### What to do:
Repeat exactly the lines of the entries below from the one with "none -> brown brick J7:J8 level 1" through the one with "none -> lime brick F6:F8 level 1", both ends included, and nothing else.

### Data entries:
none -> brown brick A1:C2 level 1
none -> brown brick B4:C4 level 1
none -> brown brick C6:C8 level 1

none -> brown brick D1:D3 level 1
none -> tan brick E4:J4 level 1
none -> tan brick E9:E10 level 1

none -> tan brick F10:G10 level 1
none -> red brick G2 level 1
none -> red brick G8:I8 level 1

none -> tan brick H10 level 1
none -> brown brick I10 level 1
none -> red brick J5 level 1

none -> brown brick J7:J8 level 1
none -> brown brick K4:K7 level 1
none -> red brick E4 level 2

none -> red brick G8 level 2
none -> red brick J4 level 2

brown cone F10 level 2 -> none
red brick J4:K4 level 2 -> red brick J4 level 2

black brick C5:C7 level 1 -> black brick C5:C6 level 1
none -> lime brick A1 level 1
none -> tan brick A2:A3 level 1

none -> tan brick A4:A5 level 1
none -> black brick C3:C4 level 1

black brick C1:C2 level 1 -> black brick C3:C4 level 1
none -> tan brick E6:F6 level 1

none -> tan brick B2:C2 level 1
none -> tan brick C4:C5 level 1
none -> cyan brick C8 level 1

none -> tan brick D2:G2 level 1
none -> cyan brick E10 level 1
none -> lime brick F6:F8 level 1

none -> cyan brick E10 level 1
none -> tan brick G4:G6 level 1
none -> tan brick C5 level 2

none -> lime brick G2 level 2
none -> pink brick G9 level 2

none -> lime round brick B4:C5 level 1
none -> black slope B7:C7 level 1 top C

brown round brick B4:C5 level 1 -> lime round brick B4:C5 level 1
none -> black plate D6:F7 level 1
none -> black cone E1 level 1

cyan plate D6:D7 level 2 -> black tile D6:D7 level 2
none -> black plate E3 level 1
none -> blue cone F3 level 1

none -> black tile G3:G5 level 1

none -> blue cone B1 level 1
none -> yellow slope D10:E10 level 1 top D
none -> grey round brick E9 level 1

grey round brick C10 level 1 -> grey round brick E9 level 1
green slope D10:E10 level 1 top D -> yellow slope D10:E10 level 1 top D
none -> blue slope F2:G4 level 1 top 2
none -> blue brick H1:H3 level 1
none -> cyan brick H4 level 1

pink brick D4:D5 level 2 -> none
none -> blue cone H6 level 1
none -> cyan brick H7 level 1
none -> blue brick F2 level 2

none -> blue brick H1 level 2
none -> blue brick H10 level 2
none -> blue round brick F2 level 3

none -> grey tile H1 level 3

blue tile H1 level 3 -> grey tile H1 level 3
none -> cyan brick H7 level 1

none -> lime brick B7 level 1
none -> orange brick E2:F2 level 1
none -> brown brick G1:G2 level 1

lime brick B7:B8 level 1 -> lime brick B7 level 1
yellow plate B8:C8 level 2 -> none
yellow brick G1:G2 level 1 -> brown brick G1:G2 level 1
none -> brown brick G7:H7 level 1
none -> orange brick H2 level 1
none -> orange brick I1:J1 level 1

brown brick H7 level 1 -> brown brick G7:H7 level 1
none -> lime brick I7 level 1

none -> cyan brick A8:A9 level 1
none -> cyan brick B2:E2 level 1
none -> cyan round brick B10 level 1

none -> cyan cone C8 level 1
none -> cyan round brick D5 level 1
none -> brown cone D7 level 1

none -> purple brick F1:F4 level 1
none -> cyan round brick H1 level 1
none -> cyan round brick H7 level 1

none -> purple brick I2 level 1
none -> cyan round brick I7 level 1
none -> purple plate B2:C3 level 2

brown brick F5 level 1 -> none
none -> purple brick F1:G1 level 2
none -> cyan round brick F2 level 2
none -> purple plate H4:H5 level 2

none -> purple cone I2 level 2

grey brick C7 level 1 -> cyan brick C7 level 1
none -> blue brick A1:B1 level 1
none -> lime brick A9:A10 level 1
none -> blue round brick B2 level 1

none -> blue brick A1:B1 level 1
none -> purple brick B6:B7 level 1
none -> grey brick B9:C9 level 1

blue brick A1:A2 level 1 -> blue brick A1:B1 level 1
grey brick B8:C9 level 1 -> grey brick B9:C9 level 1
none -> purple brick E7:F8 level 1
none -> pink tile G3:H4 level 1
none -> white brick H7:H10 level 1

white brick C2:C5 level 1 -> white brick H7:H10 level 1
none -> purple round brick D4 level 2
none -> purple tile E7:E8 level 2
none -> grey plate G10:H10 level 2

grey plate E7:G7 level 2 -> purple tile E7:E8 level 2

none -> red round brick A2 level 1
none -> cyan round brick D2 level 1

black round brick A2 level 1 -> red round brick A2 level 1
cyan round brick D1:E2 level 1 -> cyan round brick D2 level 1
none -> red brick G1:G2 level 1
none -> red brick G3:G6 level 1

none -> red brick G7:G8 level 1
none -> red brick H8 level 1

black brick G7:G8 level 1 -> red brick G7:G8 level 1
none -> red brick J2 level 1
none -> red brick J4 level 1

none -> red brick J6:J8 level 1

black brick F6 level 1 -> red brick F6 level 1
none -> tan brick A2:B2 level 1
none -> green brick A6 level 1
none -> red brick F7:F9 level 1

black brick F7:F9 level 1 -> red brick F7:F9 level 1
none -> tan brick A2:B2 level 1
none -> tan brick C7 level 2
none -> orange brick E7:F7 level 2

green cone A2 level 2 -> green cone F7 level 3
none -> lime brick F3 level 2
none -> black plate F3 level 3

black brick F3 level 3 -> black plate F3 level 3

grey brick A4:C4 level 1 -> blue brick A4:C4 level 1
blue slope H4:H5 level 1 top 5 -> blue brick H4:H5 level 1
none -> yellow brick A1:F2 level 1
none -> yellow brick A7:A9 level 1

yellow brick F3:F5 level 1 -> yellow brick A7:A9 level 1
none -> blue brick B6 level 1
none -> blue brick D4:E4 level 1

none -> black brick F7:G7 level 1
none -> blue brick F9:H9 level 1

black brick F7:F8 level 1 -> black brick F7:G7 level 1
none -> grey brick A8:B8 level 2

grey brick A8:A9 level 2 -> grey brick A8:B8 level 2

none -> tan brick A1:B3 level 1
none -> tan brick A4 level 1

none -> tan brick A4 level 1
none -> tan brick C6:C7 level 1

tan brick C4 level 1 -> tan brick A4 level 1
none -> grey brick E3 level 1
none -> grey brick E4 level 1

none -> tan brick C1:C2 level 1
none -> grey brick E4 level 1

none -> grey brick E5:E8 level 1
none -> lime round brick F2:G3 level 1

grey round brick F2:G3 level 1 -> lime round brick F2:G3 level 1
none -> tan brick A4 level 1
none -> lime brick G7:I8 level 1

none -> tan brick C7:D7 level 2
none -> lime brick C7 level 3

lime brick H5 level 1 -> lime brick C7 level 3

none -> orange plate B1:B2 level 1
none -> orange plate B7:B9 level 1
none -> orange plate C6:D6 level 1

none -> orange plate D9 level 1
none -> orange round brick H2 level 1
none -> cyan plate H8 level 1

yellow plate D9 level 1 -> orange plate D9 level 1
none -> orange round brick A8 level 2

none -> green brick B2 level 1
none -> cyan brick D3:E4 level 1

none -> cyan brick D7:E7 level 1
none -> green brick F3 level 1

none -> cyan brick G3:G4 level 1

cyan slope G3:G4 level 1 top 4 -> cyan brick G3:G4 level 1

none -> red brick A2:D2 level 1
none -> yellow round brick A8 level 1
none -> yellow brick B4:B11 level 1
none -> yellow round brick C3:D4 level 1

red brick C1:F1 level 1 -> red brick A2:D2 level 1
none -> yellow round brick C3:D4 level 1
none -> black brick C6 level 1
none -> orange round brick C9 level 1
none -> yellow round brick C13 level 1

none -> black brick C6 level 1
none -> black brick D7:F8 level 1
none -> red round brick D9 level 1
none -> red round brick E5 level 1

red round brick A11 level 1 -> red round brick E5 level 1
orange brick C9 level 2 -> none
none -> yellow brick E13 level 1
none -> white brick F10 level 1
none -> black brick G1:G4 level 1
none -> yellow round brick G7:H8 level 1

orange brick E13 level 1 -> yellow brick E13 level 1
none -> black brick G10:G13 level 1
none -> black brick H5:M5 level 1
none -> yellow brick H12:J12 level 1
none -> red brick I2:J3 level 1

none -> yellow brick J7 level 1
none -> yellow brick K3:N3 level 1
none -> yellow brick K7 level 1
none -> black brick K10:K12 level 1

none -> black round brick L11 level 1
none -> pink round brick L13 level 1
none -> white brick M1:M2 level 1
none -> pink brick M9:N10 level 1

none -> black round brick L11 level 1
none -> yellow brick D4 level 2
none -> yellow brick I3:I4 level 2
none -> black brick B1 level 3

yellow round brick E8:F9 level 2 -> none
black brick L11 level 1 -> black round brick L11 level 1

### Solution for this task:
none -> brown brick J7:J8 level 1
none -> brown brick K4:K7 level 1
none -> red brick E4 level 2

none -> red brick G8 level 2
none -> red brick J4 level 2

brown cone F10 level 2 -> none
red brick J4:K4 level 2 -> red brick J4 level 2

black brick C5:C7 level 1 -> black brick C5:C6 level 1
none -> lime brick A1 level 1
none -> tan brick A2:A3 level 1

none -> tan brick A4:A5 level 1
none -> black brick C3:C4 level 1

black brick C1:C2 level 1 -> black brick C3:C4 level 1
none -> tan brick E6:F6 level 1

none -> tan brick B2:C2 level 1
none -> tan brick C4:C5 level 1
none -> cyan brick C8 level 1

none -> tan brick D2:G2 level 1
none -> cyan brick E10 level 1
none -> lime brick F6:F8 level 1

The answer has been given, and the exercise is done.